• DESCRIPTION OF THE TASK
Copy out the final stretch of the listing: the line that contains "(248, 127) = (280, 167): turquoise" and all lines after it, exactly as they appear.

• GIVEN DATA
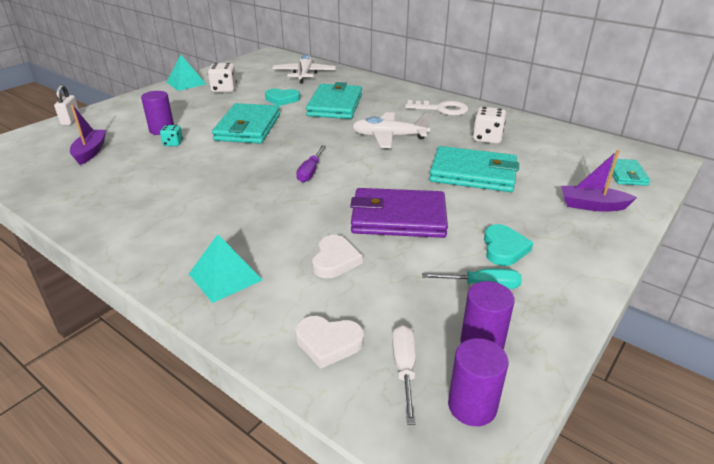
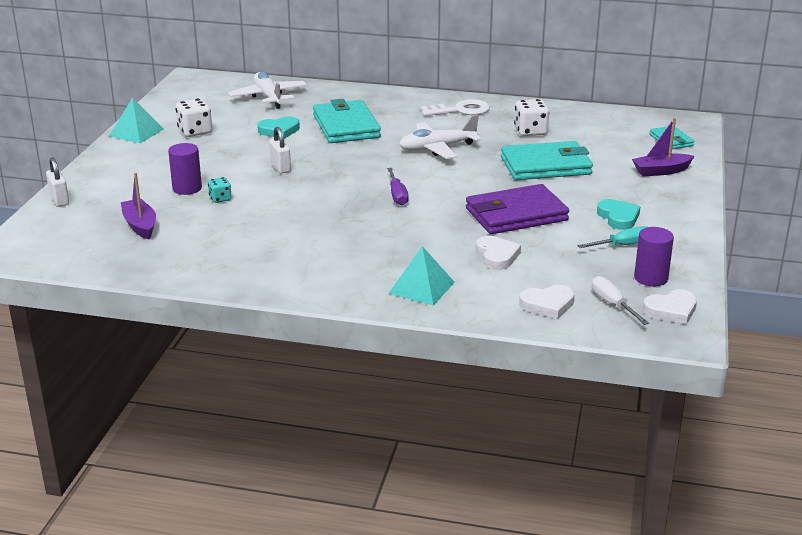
camera: 25 degrees left, 5 degrees down
(248, 127) = (280, 167): turquoise wallet -> white padlock
(472, 406) = (671, 310): purple cylinder -> white heart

• SOLUTION
(248, 127) = (280, 167): turquoise wallet -> white padlock
(472, 406) = (671, 310): purple cylinder -> white heart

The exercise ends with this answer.